--- RECORDS SHOWN Enclosed Below ---

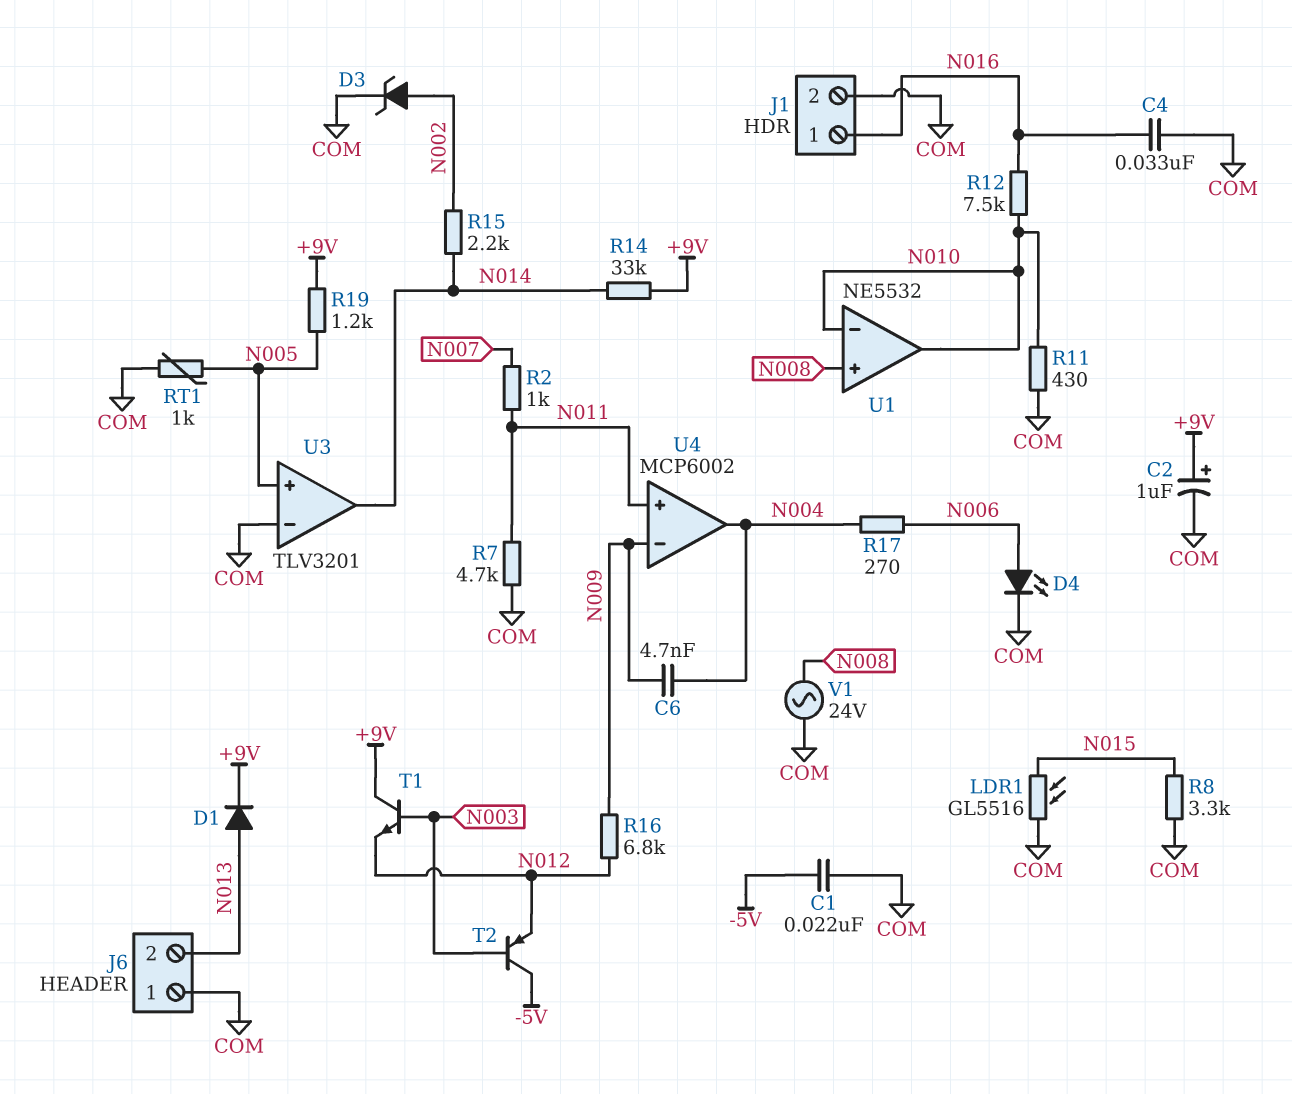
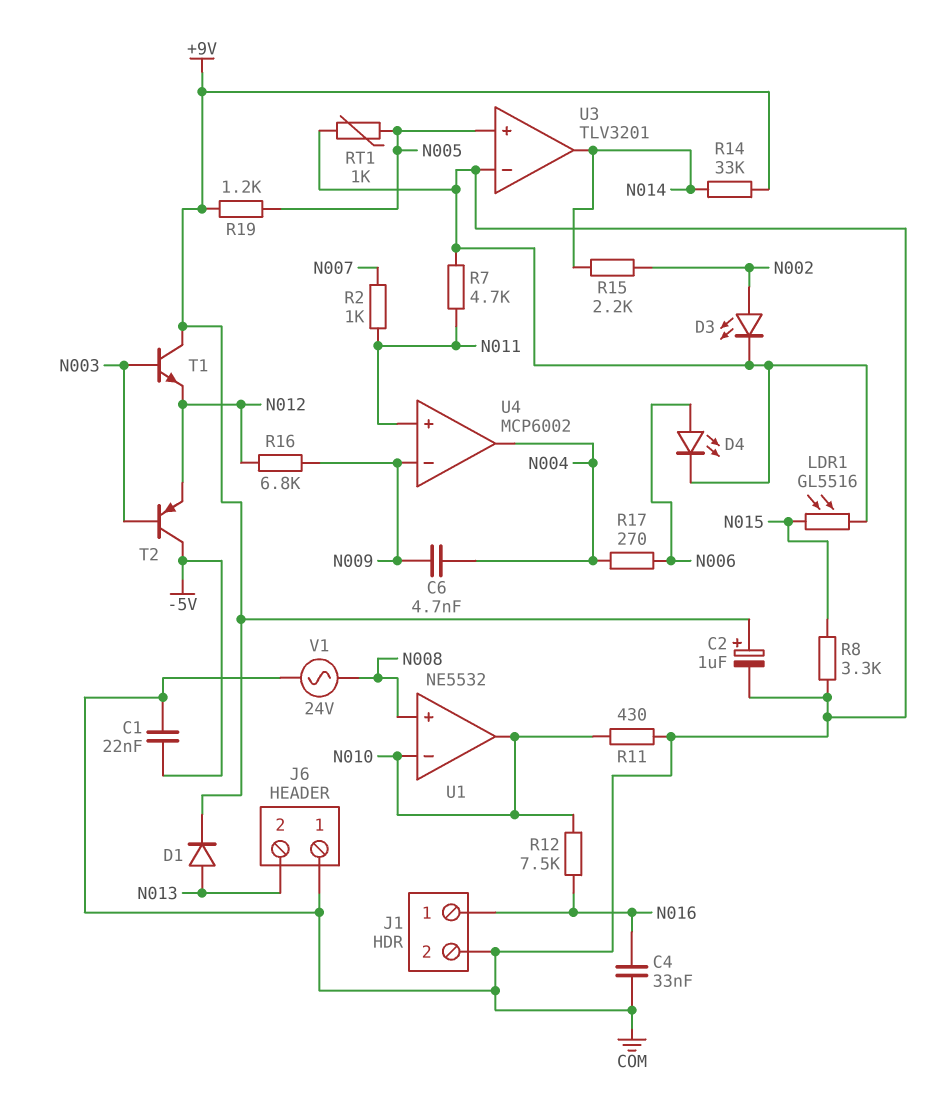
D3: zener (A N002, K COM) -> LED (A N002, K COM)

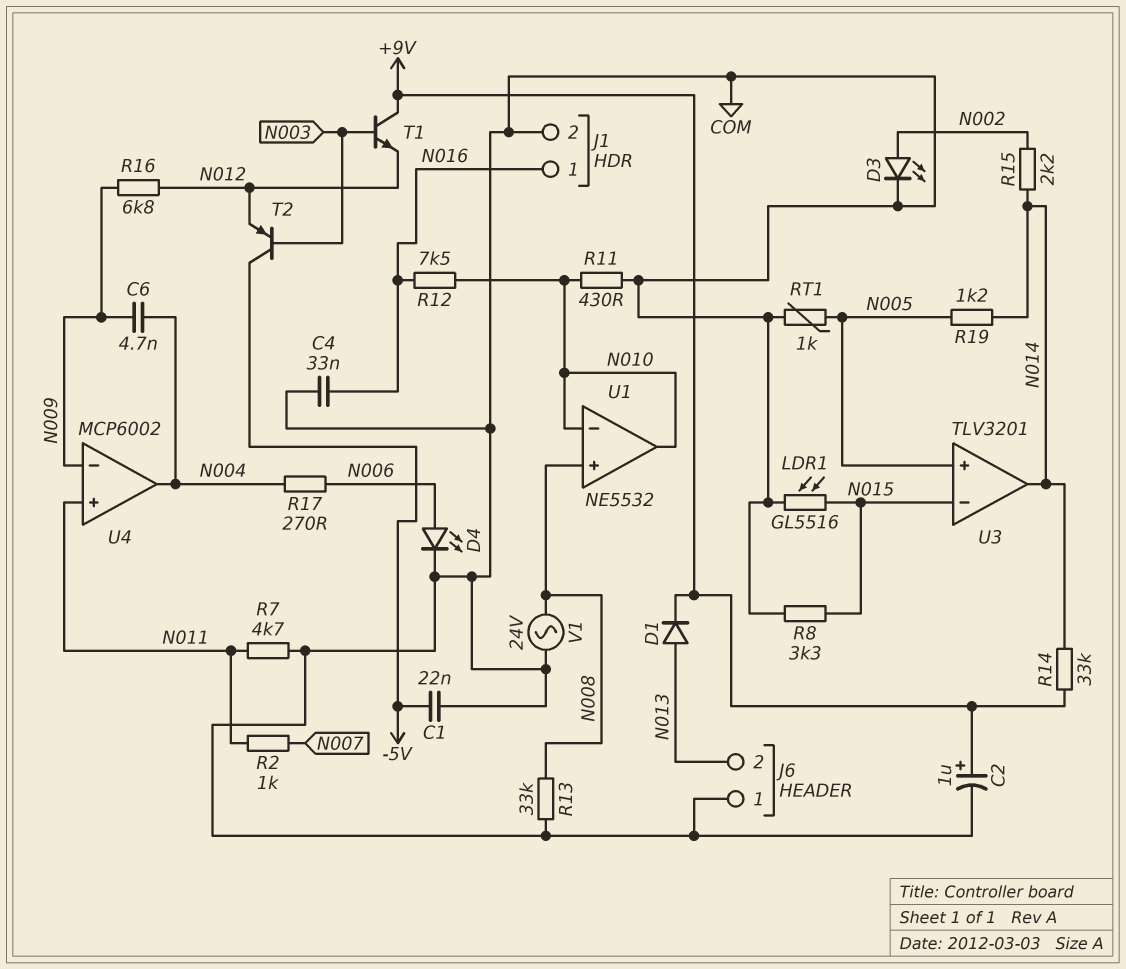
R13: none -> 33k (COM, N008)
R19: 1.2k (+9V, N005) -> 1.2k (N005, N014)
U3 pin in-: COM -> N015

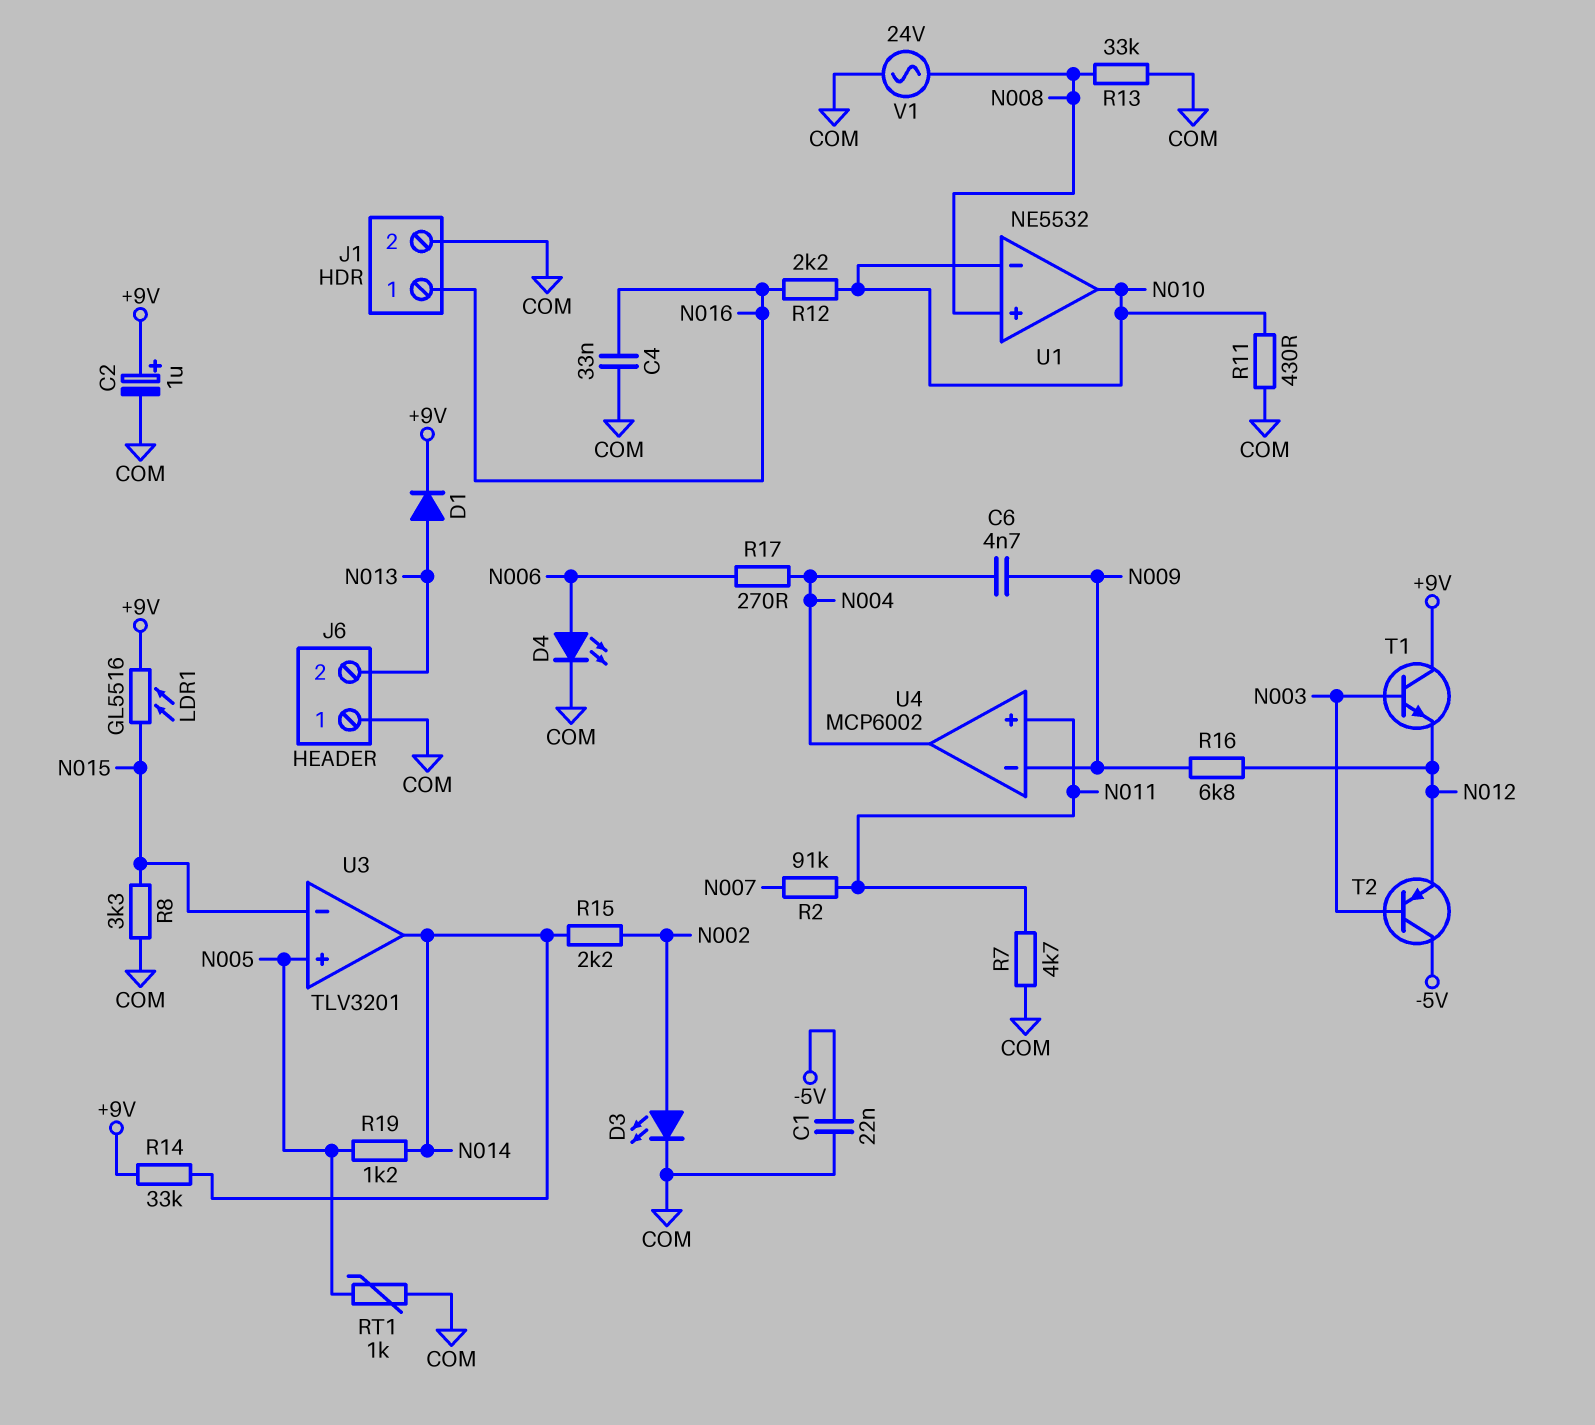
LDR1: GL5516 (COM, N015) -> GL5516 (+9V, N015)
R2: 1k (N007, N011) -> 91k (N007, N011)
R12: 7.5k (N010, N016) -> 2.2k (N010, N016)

--- End of Enclosed RECORDS SHOWN ---
--- RECORDS SHOWN Enclosed Below ---

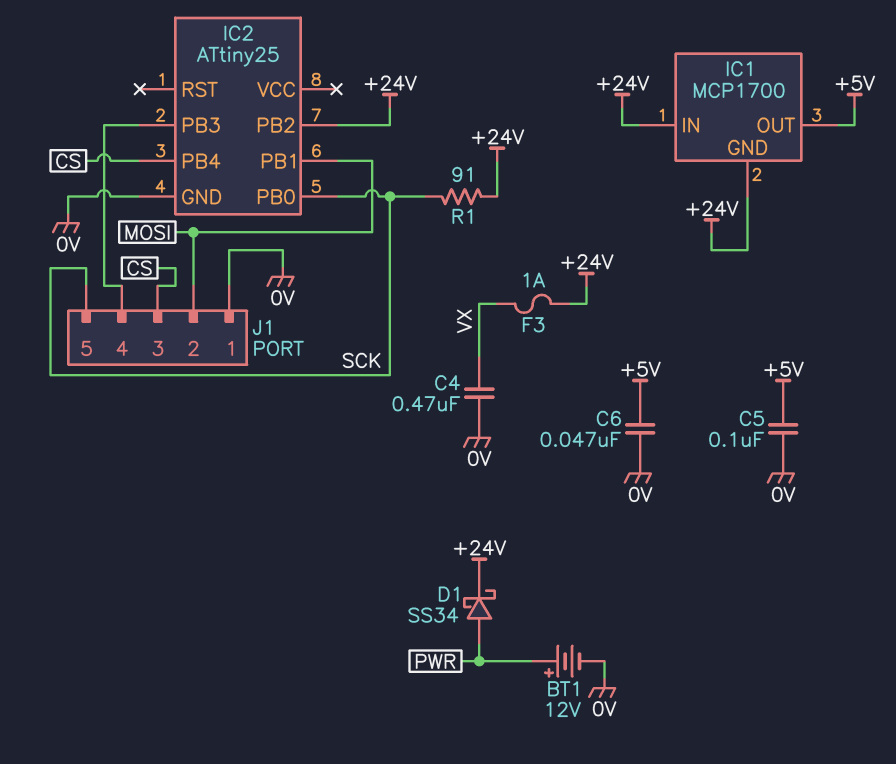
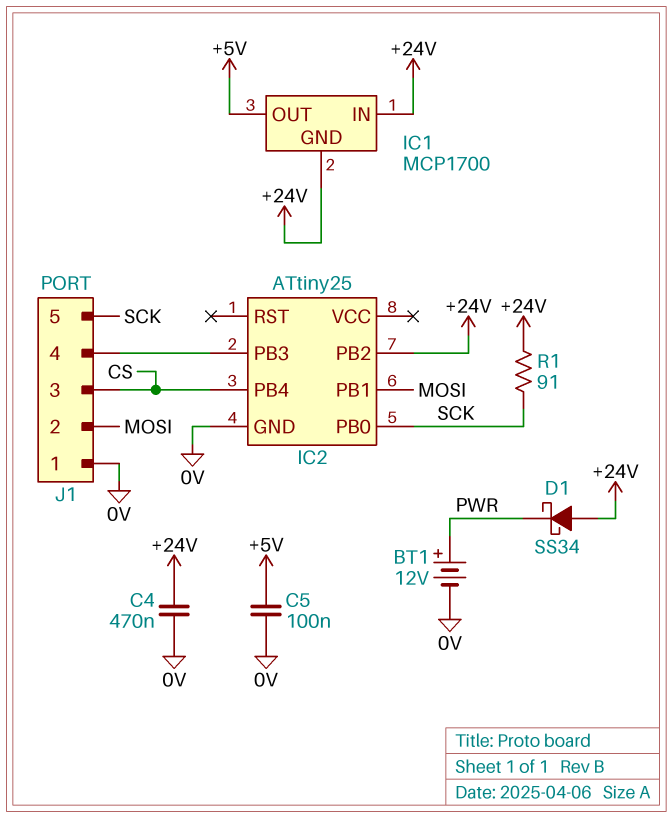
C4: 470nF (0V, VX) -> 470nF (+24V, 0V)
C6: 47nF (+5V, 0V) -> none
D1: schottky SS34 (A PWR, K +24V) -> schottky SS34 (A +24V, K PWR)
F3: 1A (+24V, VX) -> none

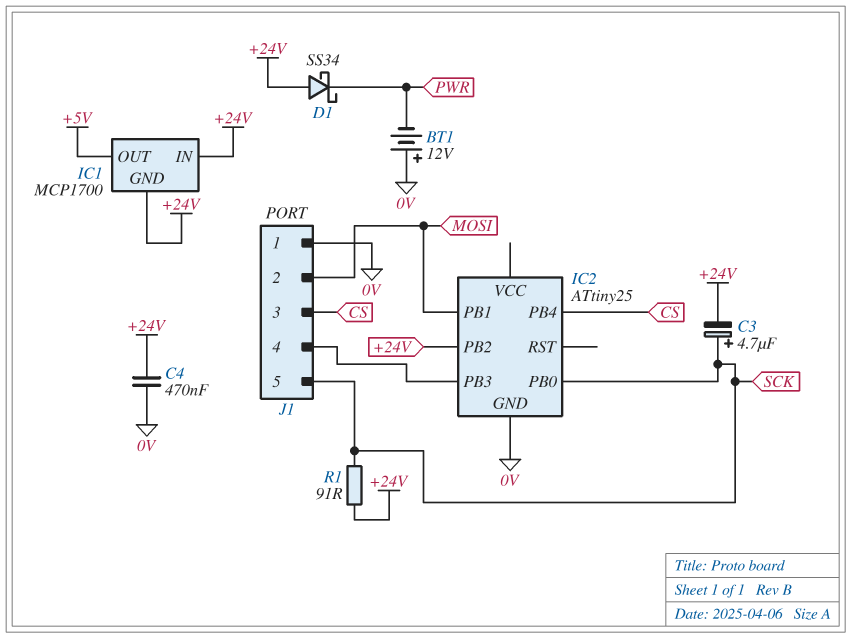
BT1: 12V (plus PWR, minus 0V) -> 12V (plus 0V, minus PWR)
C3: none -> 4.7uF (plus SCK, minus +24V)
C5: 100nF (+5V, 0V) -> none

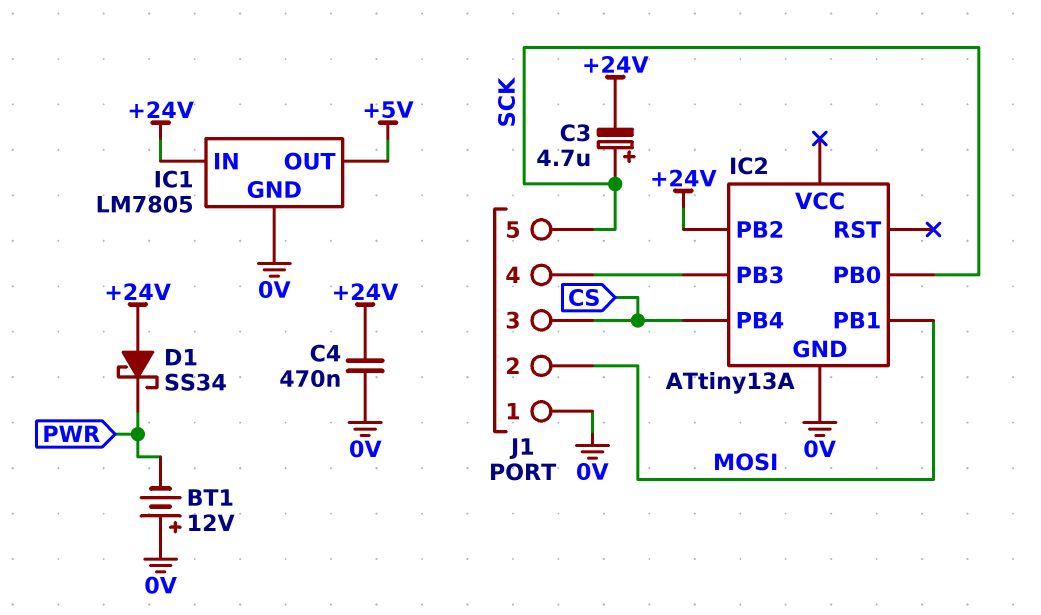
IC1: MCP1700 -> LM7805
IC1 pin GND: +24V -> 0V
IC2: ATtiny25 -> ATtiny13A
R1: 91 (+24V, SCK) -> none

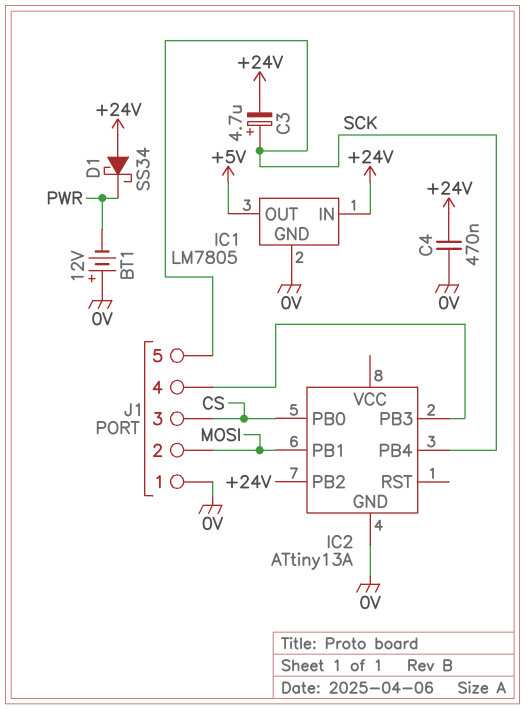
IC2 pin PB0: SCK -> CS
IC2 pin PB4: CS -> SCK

--- End of Enclosed RECORDS SHOWN ---

TASK DIRECTIONS:
Would you copy, unchanged, the stretch of the records above that begins at the line containing "R2: 1k (N007, N011) -> 91k (N007, N011)" and ends at the line containing "R12: 7.5k (N010, N016) -> 2.2k (N010, N016)", and only that?

ANSWER BOX:
R2: 1k (N007, N011) -> 91k (N007, N011)
R12: 7.5k (N010, N016) -> 2.2k (N010, N016)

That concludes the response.